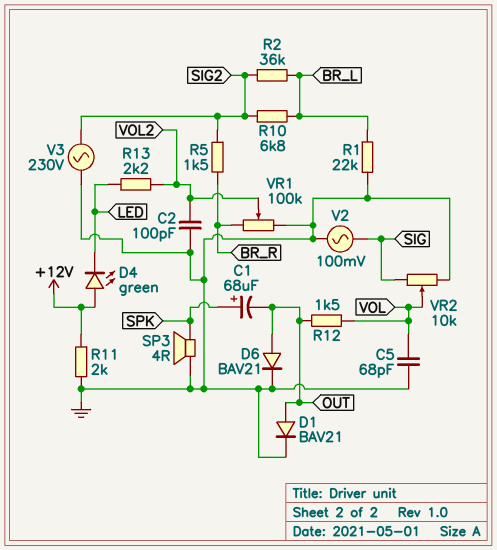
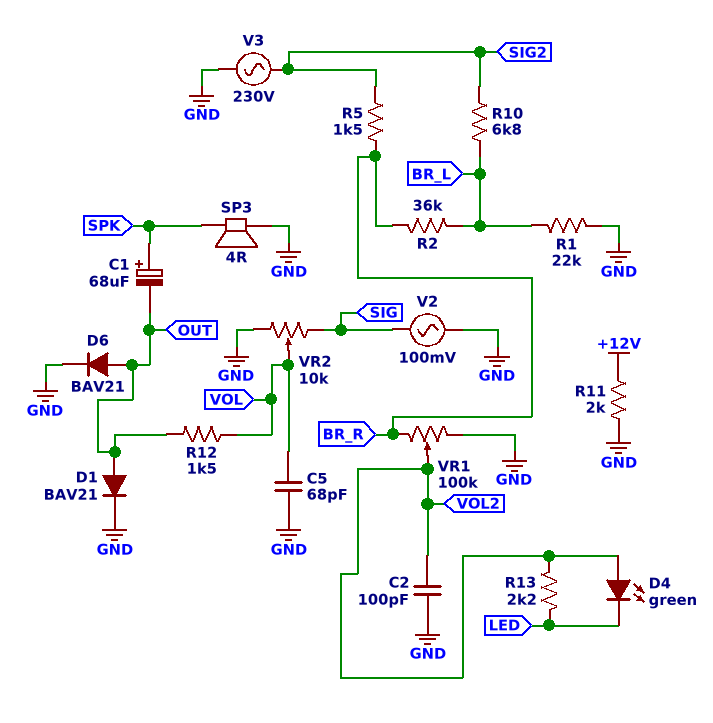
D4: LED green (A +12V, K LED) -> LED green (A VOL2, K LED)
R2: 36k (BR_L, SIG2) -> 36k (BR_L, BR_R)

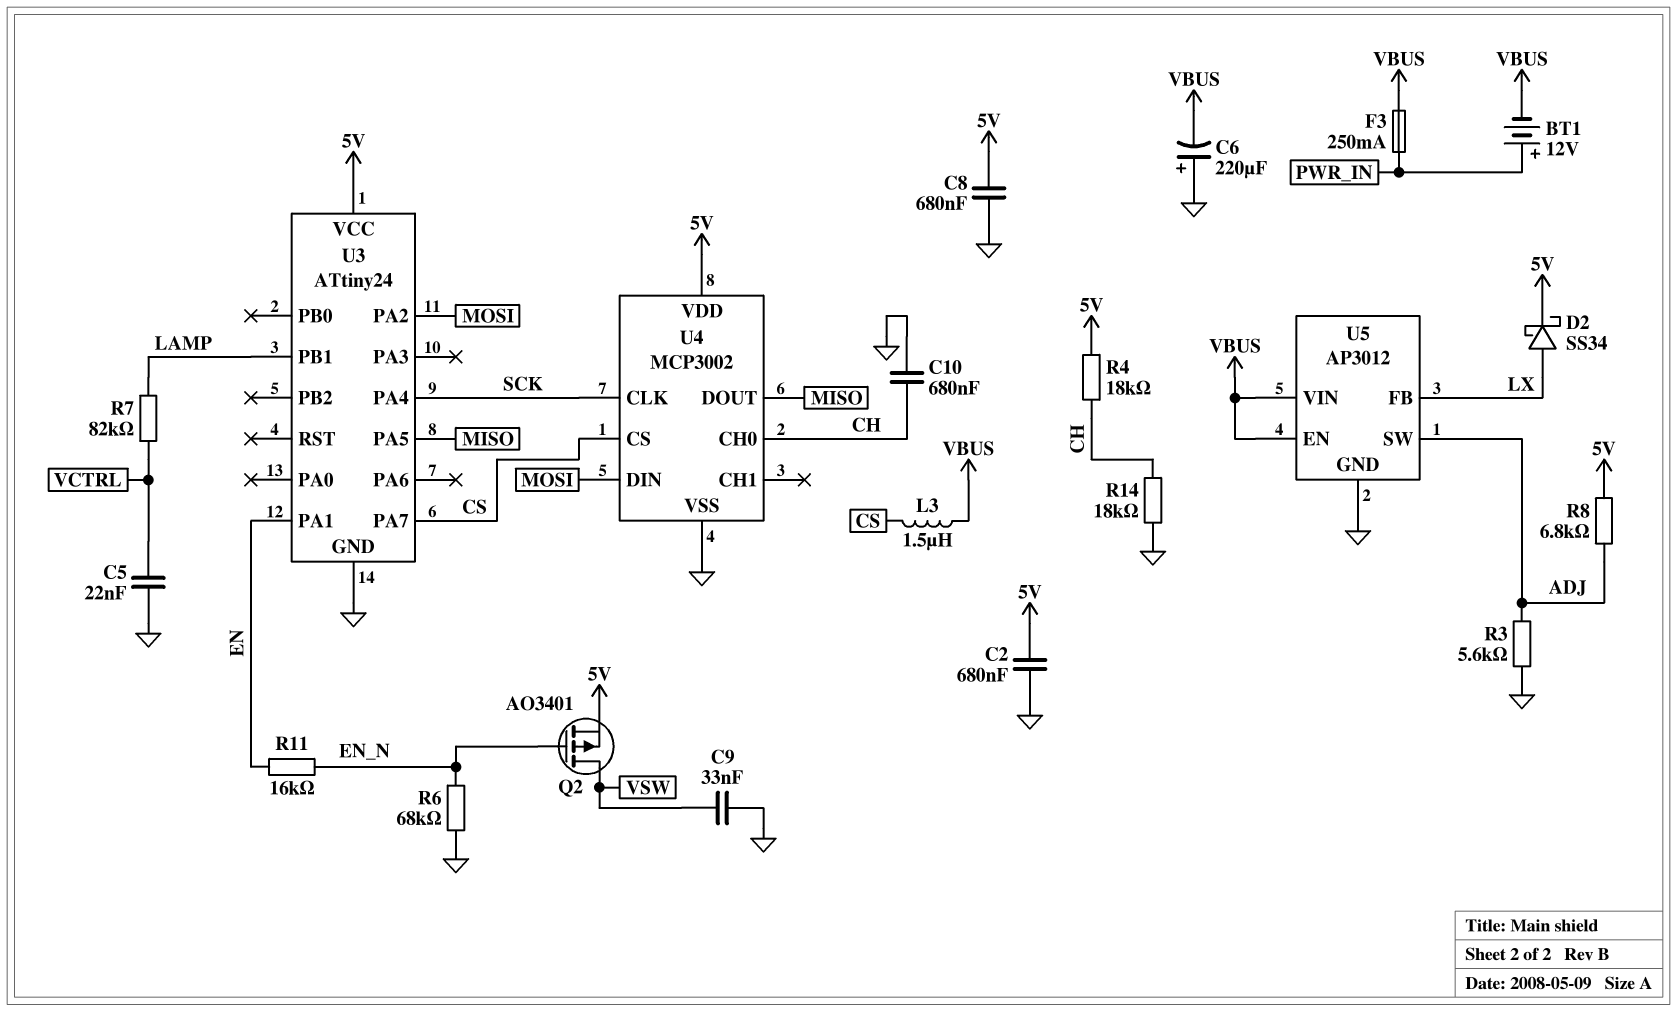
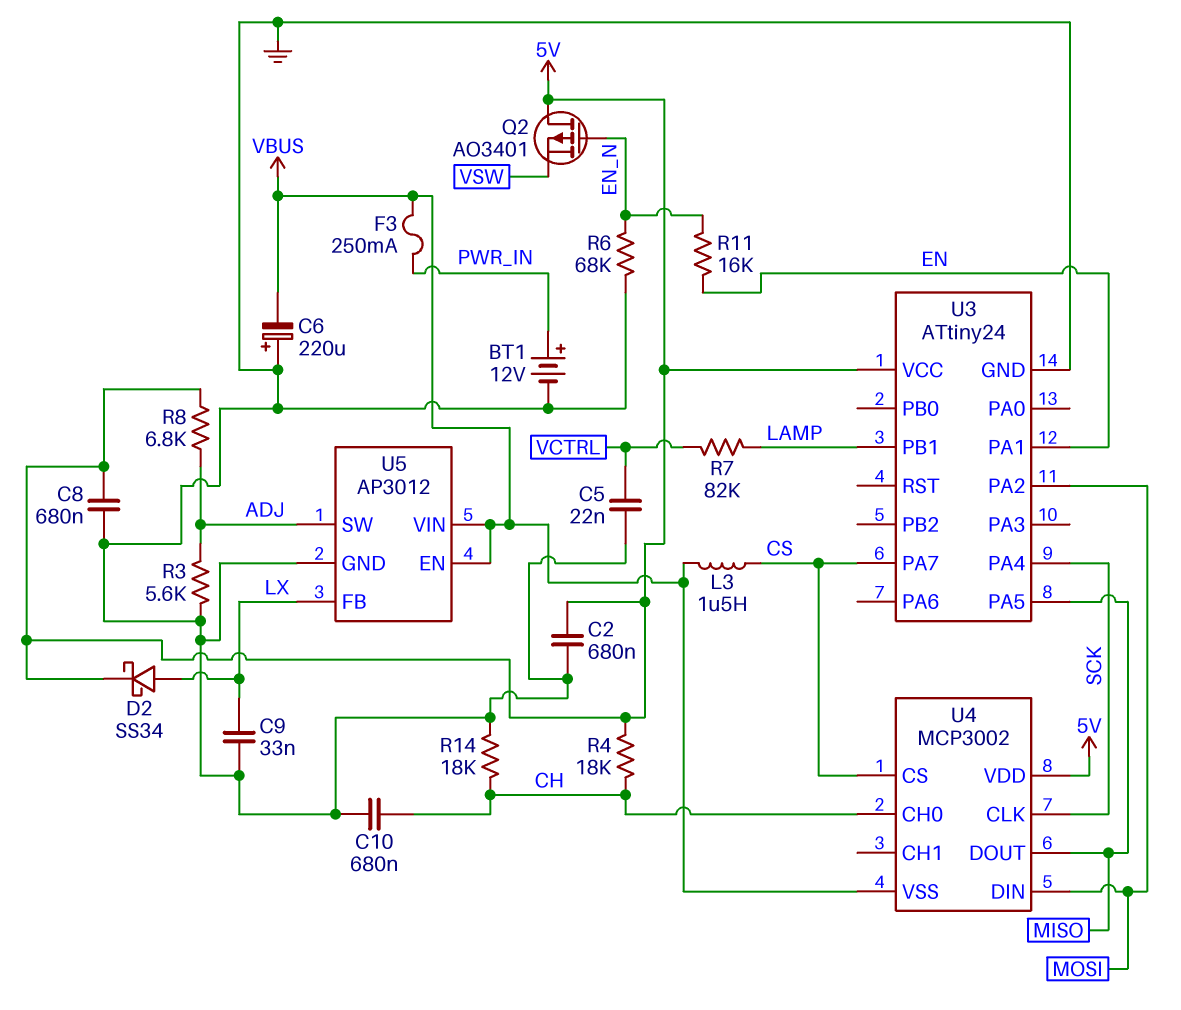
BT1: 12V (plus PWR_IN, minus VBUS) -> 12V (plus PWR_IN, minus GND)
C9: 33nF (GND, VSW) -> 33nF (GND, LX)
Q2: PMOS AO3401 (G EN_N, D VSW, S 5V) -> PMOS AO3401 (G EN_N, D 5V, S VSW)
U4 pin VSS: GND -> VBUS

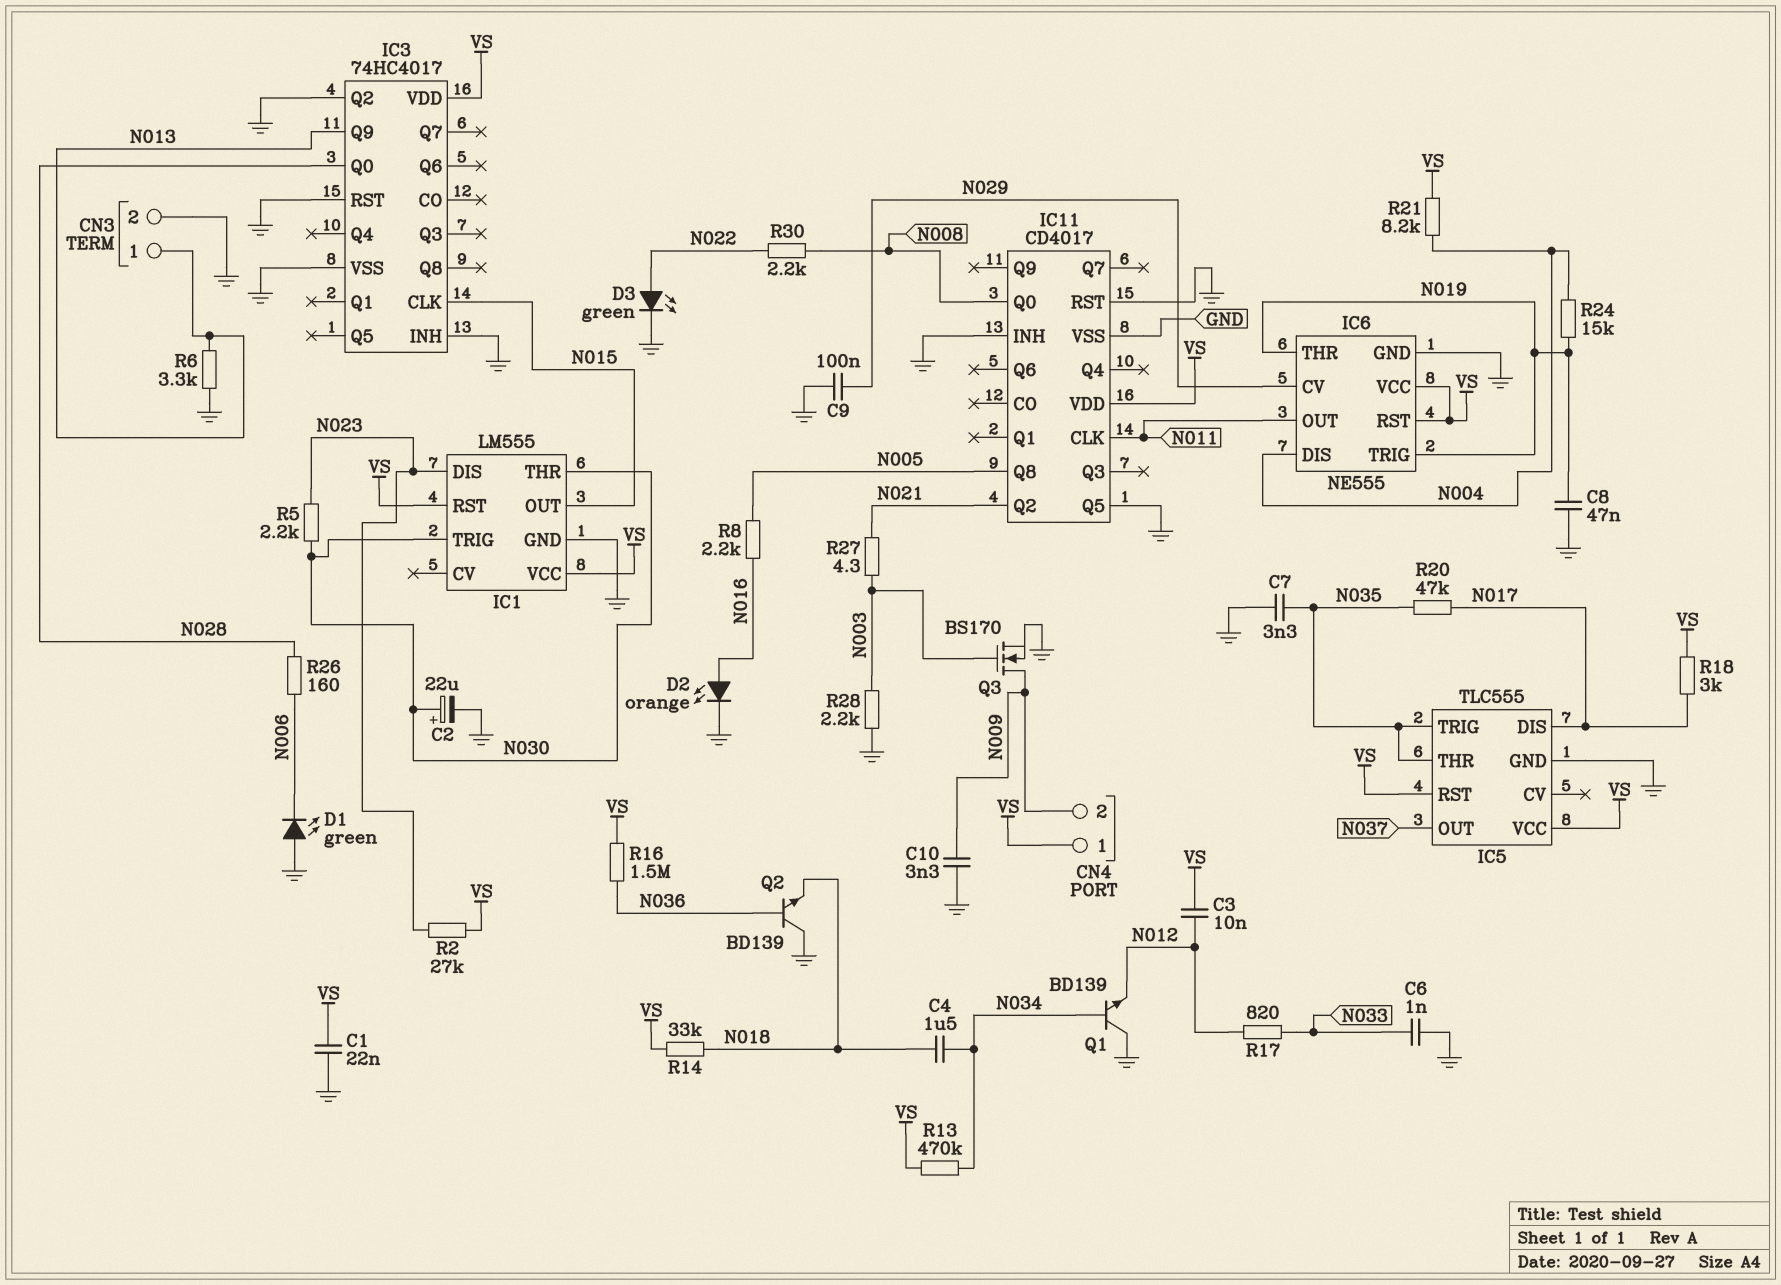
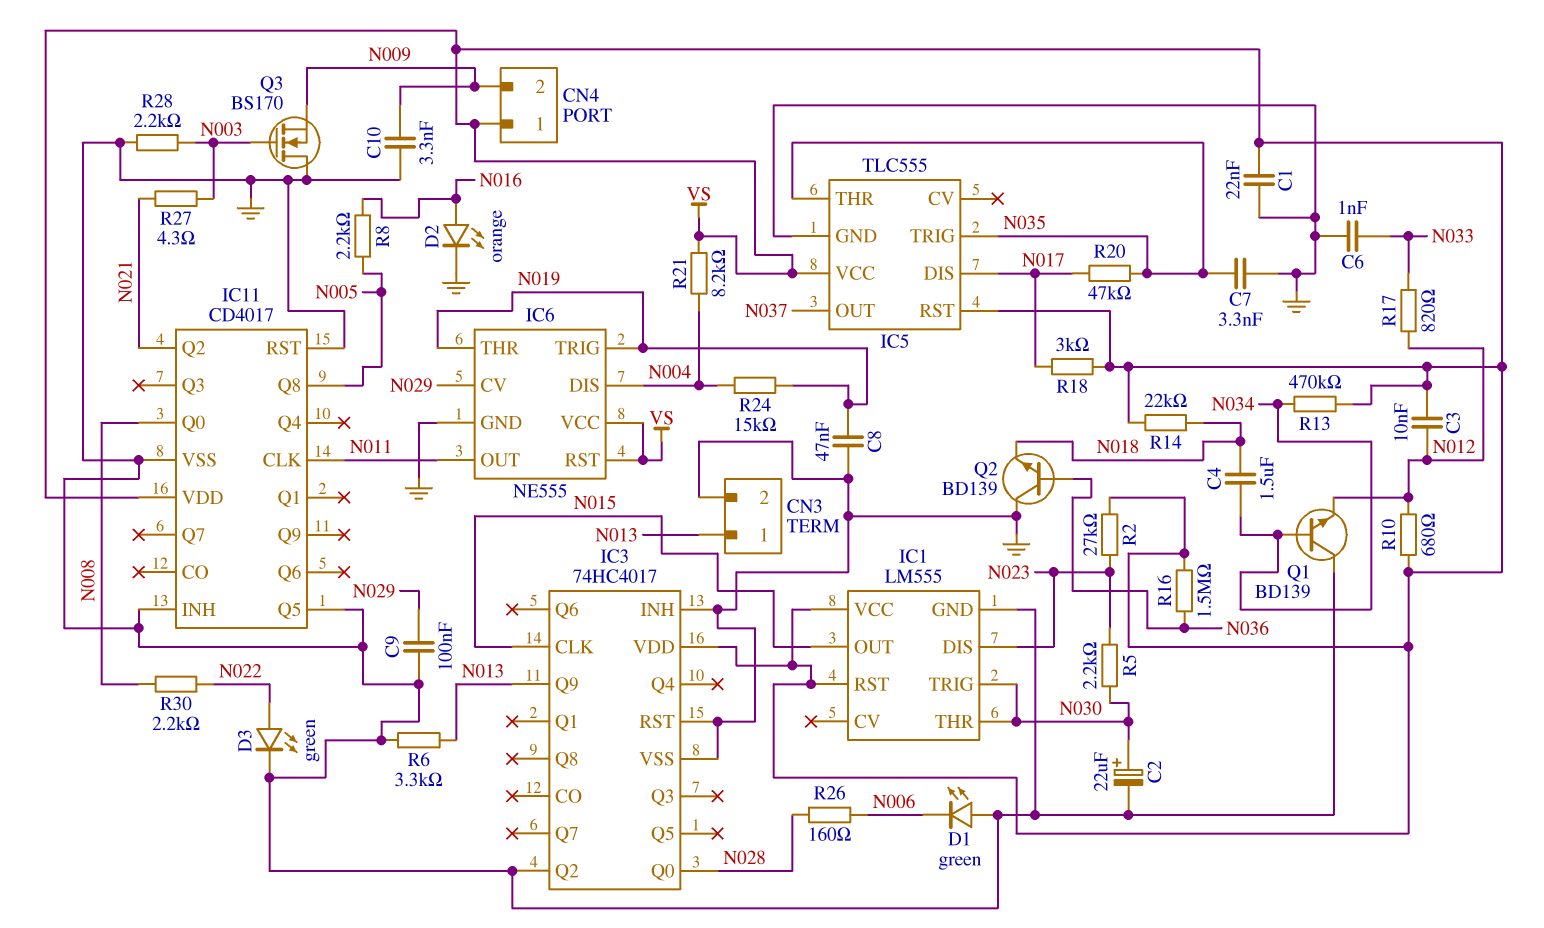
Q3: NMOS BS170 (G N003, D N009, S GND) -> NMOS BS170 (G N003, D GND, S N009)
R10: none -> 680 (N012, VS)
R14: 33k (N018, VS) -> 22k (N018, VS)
..............................
Your goal
How many of the lines in the records include the string "VBUS"? Reply with the number alone.

Final answer
2